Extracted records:

--------------------

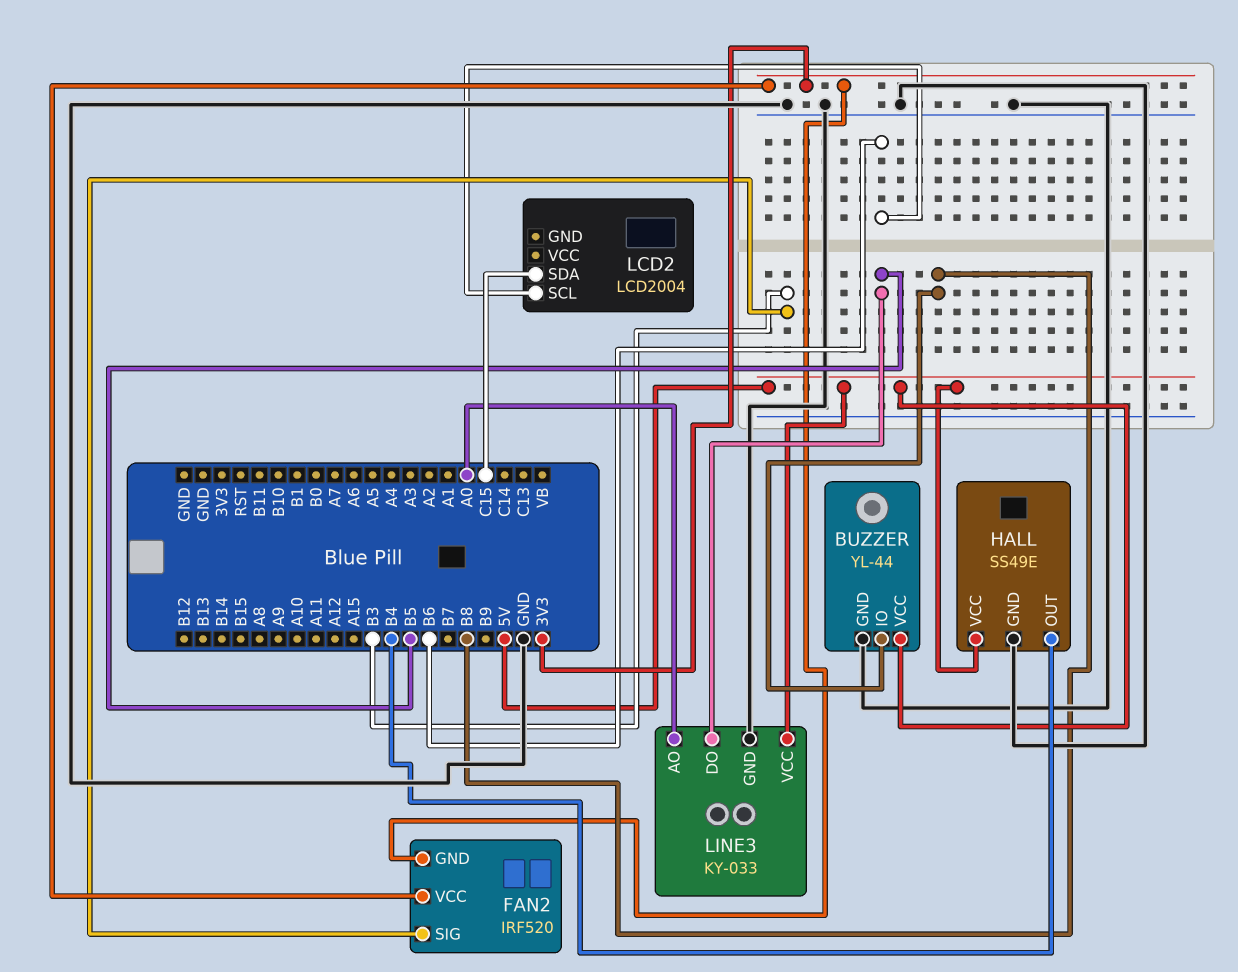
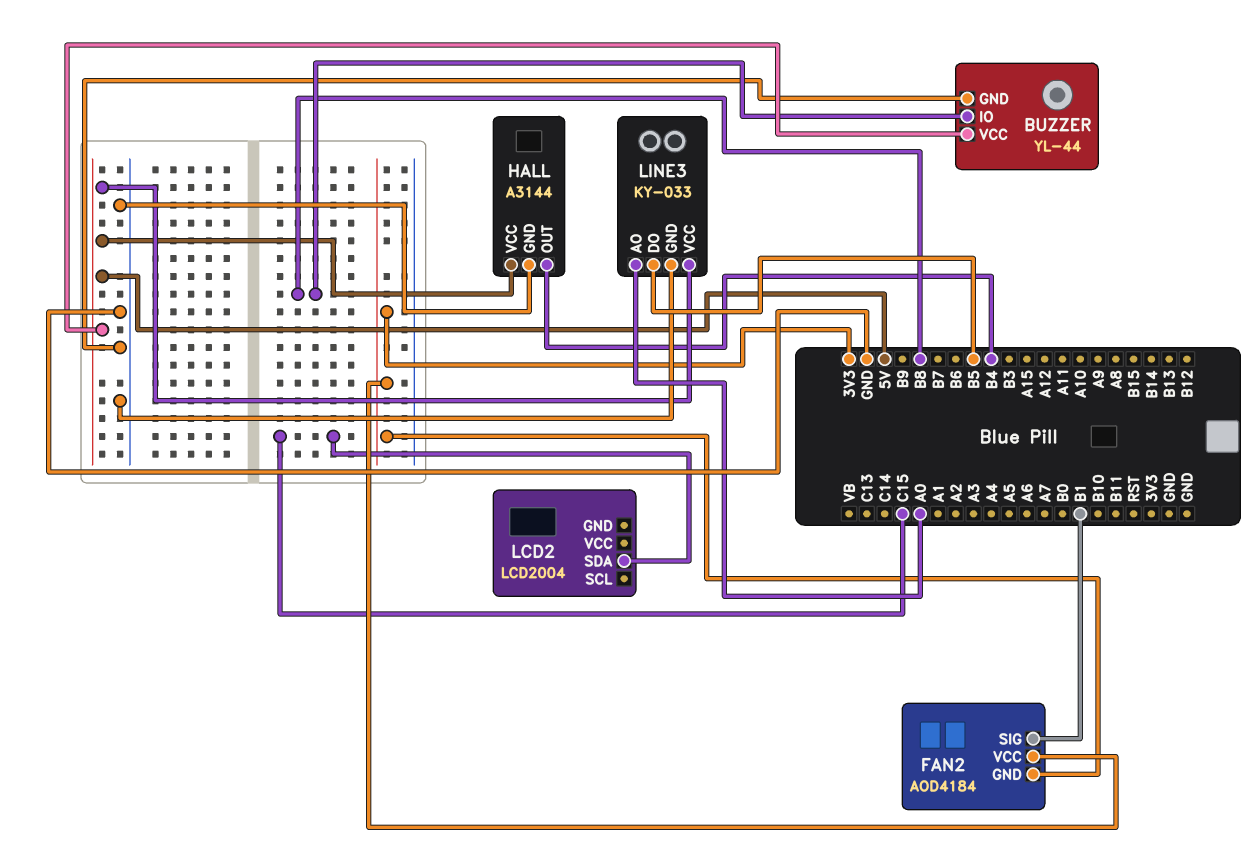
FAN2: IRF520 -> AOD4184
FAN2 pin SIG: B3 -> B1
HALL: SS49E -> A3144
LCD2 pin SCL: B6 -> none

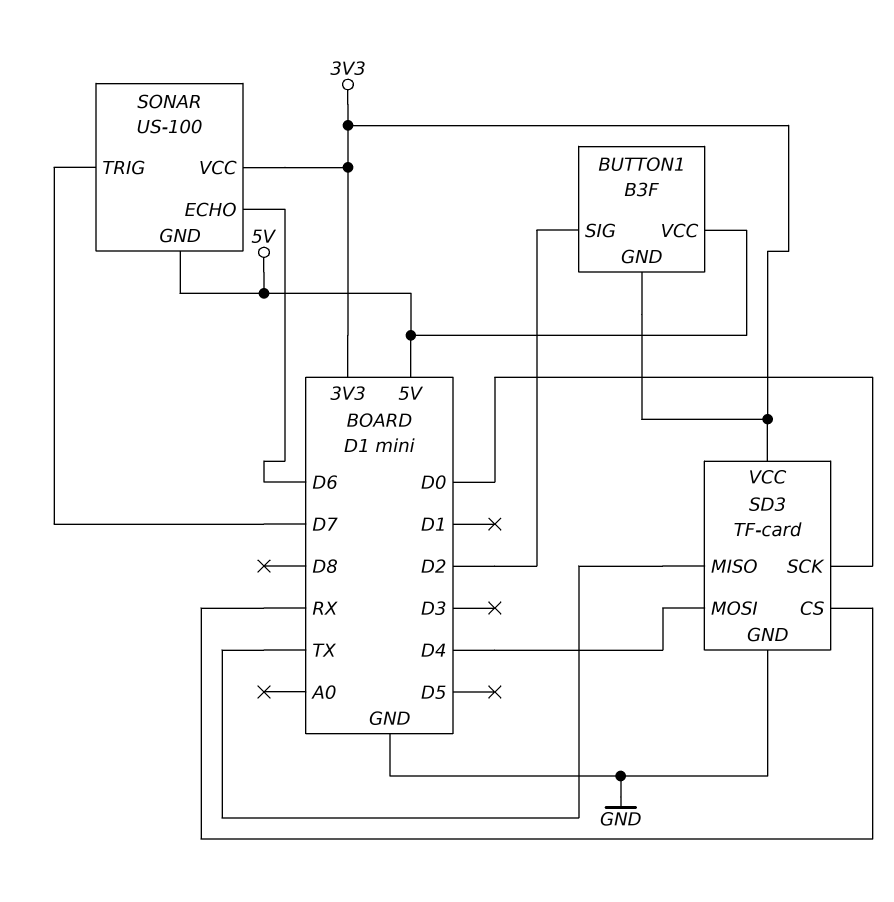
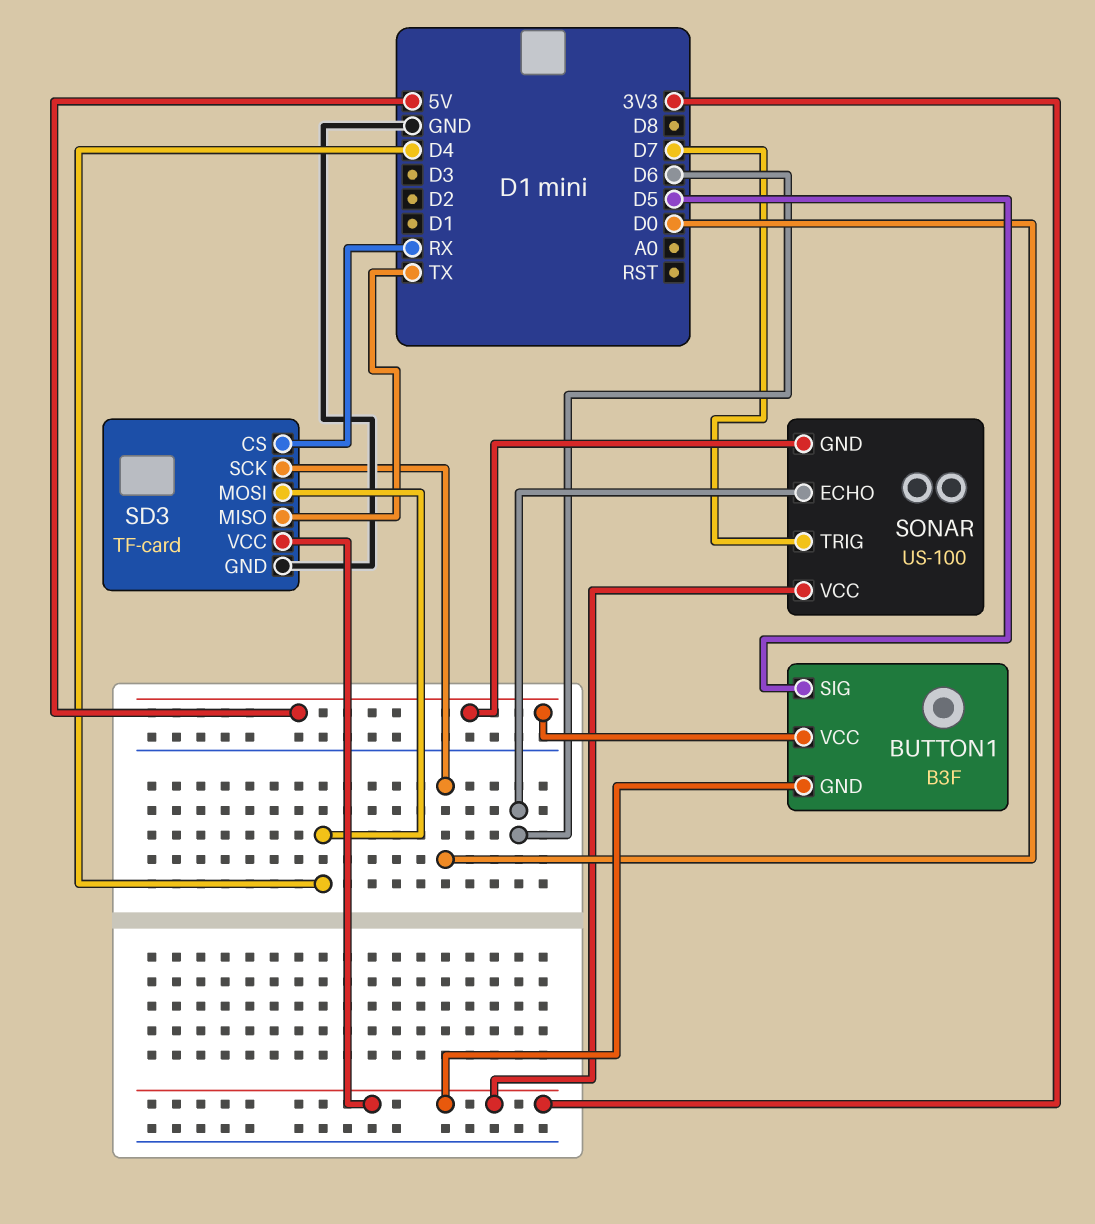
BUTTON1 pin SIG: D2 -> D5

--------------------

Prompt: Output the records above unchanged, minus their pictures.

Task solution:
FAN2: IRF520 -> AOD4184
FAN2 pin SIG: B3 -> B1
HALL: SS49E -> A3144
LCD2 pin SCL: B6 -> none

BUTTON1 pin SIG: D2 -> D5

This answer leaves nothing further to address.